The problem: Your task is to return the span of lines beginning at the one with "Show me lymphocytic infiltrate." and ending at the last line of the data, exactly as it stands.

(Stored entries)
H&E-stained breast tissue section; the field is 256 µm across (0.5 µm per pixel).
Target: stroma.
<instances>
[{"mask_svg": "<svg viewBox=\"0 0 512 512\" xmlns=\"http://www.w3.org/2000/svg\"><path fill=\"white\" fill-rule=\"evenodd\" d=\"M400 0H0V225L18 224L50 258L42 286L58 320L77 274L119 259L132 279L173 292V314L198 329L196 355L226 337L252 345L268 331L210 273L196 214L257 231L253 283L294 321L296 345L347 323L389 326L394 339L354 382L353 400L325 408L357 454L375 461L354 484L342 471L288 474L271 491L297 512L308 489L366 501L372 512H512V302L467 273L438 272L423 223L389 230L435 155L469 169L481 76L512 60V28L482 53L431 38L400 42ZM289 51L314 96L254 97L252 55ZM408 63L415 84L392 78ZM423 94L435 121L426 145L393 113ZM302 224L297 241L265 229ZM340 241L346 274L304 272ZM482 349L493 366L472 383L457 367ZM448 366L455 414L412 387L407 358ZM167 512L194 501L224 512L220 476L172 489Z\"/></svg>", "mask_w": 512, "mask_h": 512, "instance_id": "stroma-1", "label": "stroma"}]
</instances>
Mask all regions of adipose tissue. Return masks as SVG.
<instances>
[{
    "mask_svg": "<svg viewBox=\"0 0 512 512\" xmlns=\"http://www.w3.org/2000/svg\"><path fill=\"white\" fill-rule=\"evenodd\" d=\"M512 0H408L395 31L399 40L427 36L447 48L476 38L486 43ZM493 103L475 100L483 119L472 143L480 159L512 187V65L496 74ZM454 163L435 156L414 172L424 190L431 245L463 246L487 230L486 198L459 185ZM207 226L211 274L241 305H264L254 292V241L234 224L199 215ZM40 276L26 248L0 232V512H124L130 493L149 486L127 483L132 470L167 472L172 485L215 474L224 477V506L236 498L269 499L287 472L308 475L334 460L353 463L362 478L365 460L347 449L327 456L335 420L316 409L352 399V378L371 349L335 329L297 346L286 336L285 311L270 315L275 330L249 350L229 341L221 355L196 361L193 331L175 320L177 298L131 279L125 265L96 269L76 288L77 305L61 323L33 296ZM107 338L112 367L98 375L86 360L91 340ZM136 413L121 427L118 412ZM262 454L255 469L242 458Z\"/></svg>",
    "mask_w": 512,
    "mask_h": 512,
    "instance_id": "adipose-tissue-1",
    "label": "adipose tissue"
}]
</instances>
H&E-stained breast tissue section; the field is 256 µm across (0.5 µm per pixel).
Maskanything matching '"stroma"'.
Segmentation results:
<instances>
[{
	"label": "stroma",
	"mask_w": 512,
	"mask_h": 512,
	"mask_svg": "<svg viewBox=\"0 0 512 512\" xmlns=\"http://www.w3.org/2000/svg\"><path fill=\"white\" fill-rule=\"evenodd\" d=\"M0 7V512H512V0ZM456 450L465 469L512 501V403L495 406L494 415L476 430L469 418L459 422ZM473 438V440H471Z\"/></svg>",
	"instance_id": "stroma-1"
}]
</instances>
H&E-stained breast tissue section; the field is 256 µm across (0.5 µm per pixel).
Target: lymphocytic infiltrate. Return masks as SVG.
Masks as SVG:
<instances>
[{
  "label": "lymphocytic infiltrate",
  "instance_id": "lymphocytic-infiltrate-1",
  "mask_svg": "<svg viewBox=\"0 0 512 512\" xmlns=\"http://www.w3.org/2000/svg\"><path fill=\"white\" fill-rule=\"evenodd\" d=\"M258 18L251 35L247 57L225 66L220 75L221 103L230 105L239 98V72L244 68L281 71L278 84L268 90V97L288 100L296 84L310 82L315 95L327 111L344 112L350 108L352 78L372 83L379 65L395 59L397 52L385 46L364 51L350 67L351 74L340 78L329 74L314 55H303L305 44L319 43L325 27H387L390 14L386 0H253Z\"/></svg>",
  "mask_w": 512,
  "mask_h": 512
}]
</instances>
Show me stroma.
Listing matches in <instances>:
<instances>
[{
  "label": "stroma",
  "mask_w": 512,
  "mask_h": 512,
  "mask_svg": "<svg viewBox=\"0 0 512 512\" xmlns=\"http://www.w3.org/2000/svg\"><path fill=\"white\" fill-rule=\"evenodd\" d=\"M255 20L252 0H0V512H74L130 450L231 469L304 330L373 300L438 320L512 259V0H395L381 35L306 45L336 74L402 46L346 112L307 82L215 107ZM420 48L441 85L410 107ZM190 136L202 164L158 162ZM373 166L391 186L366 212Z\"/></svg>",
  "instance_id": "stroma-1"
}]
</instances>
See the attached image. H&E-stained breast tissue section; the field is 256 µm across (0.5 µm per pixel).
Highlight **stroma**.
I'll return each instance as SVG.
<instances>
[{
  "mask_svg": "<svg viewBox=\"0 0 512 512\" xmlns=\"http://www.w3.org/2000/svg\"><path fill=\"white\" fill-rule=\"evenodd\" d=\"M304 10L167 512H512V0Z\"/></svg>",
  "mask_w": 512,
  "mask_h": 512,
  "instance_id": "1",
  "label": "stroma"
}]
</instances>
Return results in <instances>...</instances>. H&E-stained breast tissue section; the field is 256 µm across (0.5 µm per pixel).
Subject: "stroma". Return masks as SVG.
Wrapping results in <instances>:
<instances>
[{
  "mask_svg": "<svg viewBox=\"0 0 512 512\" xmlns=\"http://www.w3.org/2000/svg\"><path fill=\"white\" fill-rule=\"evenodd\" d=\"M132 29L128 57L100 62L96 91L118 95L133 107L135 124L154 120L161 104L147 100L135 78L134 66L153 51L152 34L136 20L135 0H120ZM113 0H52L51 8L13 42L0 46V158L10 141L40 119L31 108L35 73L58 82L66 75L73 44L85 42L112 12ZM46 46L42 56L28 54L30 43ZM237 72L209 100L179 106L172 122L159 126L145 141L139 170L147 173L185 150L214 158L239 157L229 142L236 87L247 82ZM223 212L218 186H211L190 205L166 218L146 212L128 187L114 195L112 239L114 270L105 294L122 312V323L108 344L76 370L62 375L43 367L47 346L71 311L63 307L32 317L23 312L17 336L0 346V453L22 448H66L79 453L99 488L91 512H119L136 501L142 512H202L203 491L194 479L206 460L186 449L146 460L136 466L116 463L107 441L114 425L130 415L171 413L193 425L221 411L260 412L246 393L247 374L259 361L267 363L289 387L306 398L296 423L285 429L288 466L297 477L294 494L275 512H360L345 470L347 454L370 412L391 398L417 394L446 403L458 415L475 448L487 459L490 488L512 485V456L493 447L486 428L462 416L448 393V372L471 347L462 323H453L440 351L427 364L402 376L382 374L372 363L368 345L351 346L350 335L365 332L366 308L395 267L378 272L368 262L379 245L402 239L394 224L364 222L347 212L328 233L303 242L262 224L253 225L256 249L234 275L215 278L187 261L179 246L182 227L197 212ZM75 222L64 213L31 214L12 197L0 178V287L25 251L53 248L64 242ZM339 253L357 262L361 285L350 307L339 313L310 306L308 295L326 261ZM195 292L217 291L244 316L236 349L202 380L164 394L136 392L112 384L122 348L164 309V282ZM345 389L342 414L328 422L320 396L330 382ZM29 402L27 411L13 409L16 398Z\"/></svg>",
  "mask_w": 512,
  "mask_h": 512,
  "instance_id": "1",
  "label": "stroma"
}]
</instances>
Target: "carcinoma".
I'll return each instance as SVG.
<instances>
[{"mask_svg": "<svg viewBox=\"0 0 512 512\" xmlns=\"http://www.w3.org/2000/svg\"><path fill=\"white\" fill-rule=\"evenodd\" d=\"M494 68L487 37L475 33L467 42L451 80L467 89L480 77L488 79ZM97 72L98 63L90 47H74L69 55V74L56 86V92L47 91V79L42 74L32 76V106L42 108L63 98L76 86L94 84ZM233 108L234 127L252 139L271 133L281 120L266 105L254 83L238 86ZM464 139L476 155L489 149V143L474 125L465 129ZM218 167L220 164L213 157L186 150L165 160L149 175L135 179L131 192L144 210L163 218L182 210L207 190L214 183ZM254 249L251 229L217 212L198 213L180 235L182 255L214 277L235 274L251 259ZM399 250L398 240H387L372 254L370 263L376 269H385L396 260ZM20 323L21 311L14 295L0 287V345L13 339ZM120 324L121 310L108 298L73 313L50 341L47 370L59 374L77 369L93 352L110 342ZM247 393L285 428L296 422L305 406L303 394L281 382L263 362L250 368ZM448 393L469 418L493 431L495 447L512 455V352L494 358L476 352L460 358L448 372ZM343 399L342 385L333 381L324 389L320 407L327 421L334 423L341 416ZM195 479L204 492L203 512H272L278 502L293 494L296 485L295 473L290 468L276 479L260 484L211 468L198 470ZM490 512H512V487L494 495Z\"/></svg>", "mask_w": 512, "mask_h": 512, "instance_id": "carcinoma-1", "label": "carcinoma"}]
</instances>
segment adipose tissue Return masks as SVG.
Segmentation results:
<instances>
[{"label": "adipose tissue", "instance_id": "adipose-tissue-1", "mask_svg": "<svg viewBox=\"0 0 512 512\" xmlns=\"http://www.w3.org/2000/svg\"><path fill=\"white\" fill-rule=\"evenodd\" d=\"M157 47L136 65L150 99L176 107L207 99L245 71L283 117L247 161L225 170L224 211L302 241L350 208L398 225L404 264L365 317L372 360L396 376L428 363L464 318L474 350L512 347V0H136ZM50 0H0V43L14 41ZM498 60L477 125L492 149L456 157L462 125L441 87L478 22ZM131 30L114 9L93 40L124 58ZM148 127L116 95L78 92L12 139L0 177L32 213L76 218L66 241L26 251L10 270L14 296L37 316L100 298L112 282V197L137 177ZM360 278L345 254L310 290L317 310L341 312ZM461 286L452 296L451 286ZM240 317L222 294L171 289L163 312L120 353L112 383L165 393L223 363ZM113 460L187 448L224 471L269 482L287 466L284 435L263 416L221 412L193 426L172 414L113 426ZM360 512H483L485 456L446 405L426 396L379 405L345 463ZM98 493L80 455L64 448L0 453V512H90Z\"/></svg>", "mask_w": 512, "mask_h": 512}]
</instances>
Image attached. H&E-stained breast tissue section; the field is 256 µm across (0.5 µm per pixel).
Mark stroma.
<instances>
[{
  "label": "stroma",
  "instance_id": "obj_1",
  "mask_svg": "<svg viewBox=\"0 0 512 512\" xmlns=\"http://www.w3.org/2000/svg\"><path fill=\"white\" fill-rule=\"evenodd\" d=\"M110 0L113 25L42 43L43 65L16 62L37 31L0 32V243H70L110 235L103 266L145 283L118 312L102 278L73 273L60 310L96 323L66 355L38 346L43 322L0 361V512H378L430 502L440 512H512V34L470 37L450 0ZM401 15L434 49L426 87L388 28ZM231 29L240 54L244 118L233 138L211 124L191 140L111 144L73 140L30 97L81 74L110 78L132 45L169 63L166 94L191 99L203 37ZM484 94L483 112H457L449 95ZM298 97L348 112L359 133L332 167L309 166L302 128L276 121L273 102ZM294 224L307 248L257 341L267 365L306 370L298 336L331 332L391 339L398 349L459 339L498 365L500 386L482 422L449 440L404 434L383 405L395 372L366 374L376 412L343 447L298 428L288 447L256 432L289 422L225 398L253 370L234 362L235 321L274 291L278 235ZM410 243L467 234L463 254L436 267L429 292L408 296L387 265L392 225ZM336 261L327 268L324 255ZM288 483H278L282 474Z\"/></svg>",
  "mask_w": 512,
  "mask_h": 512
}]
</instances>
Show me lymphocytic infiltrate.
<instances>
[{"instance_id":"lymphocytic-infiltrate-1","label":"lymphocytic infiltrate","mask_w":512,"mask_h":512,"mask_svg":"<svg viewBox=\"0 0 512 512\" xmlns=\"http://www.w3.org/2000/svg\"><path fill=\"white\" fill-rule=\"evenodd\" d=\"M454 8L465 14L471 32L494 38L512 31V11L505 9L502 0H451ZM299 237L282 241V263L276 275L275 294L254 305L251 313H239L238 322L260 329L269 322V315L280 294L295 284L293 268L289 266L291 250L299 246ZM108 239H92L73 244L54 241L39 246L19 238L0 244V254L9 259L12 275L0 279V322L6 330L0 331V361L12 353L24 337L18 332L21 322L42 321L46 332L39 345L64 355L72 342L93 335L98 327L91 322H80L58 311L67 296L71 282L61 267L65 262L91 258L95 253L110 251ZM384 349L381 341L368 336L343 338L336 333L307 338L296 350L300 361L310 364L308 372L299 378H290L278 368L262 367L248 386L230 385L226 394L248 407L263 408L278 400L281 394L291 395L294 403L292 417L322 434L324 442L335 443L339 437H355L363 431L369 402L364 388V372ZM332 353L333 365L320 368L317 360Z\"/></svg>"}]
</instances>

Worked solution:
Show me lymphocytic infiltrate.
<instances>
[{"instance_id":"lymphocytic-infiltrate-1","label":"lymphocytic infiltrate","mask_w":512,"mask_h":512,"mask_svg":"<svg viewBox=\"0 0 512 512\" xmlns=\"http://www.w3.org/2000/svg\"><path fill=\"white\" fill-rule=\"evenodd\" d=\"M454 8L465 14L471 32L494 38L512 31V11L505 9L502 0H451ZM299 237L282 241V263L276 275L275 294L254 305L251 313H239L238 322L260 329L269 322V315L280 294L295 284L293 268L289 266L291 250L299 246ZM108 239H92L73 244L54 241L39 246L19 238L0 244V254L9 259L12 275L0 279V322L6 330L0 331V361L12 353L24 337L18 332L21 322L42 321L46 332L39 345L64 355L72 342L93 335L98 327L91 322H80L58 311L67 296L71 282L61 267L65 262L91 258L95 253L110 251ZM384 349L381 341L368 336L343 338L336 333L307 338L296 350L300 361L310 364L308 372L299 378H290L278 368L262 367L248 386L230 385L226 394L248 407L263 408L278 400L281 394L291 395L294 403L292 417L322 434L324 442L335 443L339 437H355L363 431L369 402L364 388V372ZM332 353L333 365L320 368L317 360Z\"/></svg>"}]
</instances>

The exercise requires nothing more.